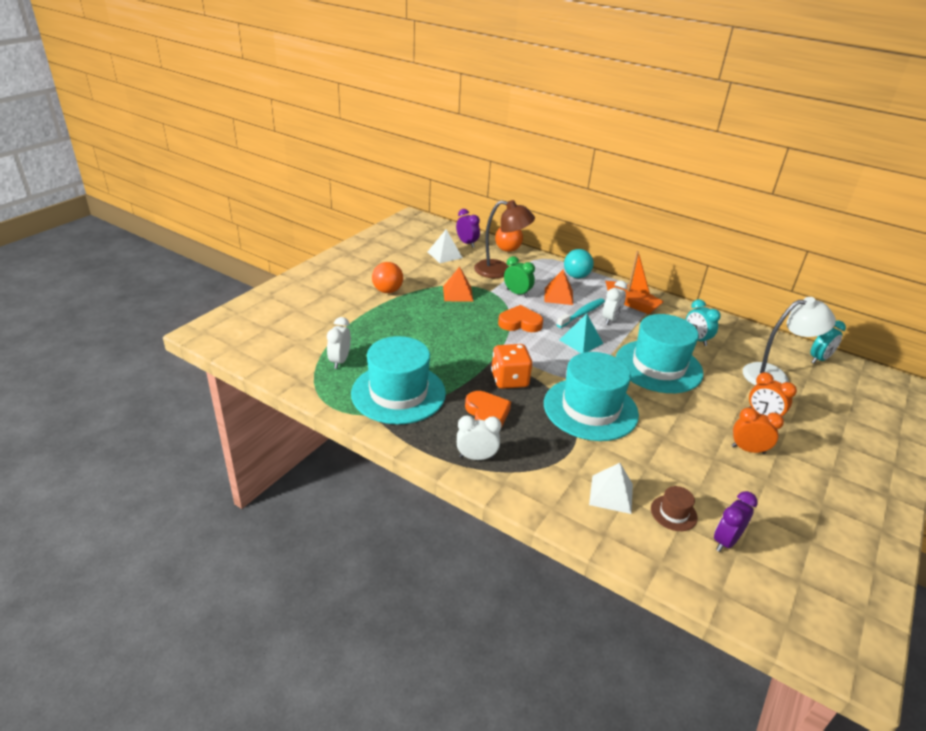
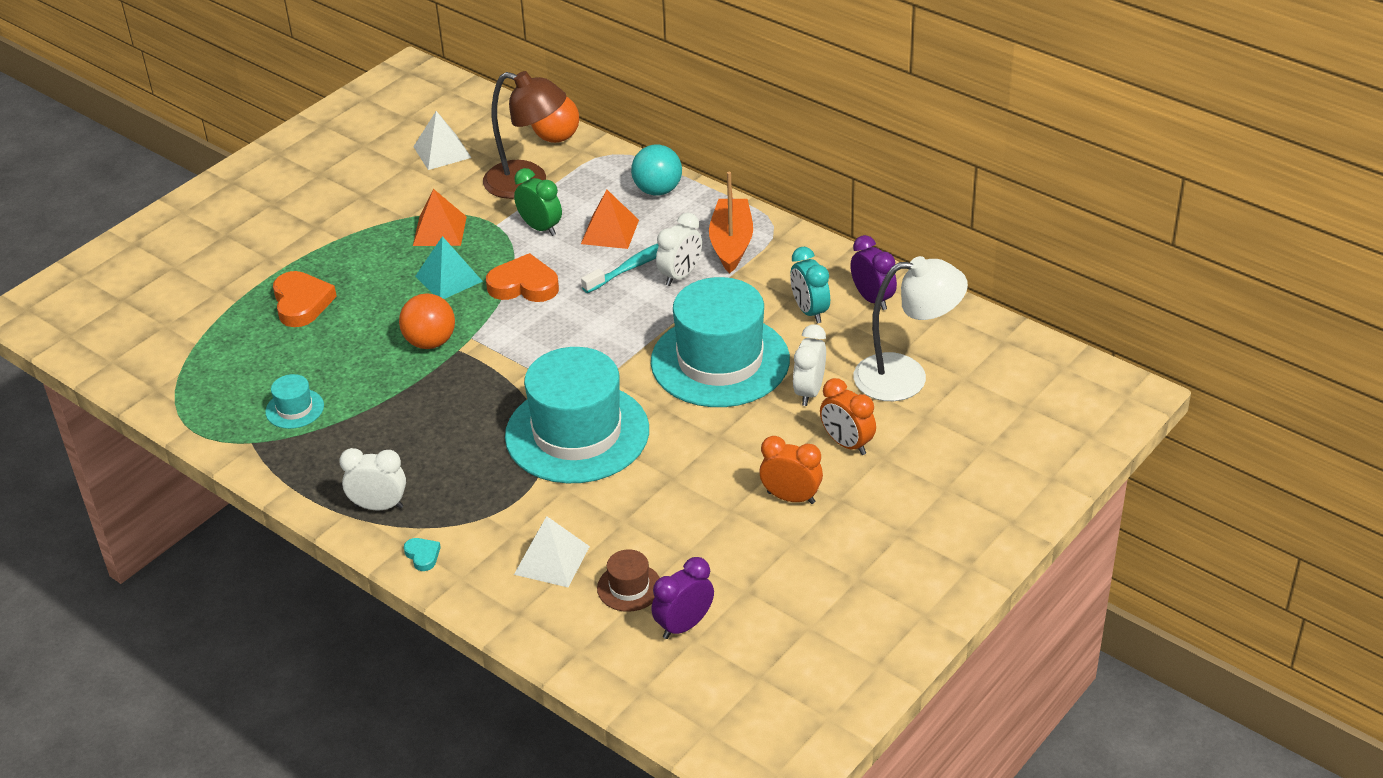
camera: 10 degrees right, 5 degrees up
(340, 361) = (220, 356): white clock -> white clock (809, 392)
(387, 291) = (325, 228): orange ball -> orange ball (430, 342)
(398, 393) = (294, 409): turquoise hat -> turquoise hat, size x0.41
(467, 243) = (489, 126): purple clock -> purple clock (872, 299)
(487, 414) = (416, 441): orange heart -> orange heart (301, 303)
(509, 380) = (470, 386): orange dice -> none
(519, 492) = (422, 555): none -> turquoise heart
(581, 341) = (611, 318): turquoise pyramid -> turquoise pyramid (448, 278)
(631, 303) = (731, 243): orange boat -> orange boat turned 135 degrees counterclockwise
(819, 359) = (1003, 345): turquoise clock -> none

◆ Work order: The result should be the same data as above, line for line, with the pictures gone.

◆ Exercise output:
camera: 10 degrees right, 5 degrees up
(340, 361) = (220, 356): white clock -> white clock (809, 392)
(387, 291) = (325, 228): orange ball -> orange ball (430, 342)
(398, 393) = (294, 409): turquoise hat -> turquoise hat, size x0.41
(467, 243) = (489, 126): purple clock -> purple clock (872, 299)
(487, 414) = (416, 441): orange heart -> orange heart (301, 303)
(509, 380) = (470, 386): orange dice -> none
(519, 492) = (422, 555): none -> turquoise heart
(581, 341) = (611, 318): turquoise pyramid -> turquoise pyramid (448, 278)
(631, 303) = (731, 243): orange boat -> orange boat turned 135 degrees counterclockwise
(819, 359) = (1003, 345): turquoise clock -> none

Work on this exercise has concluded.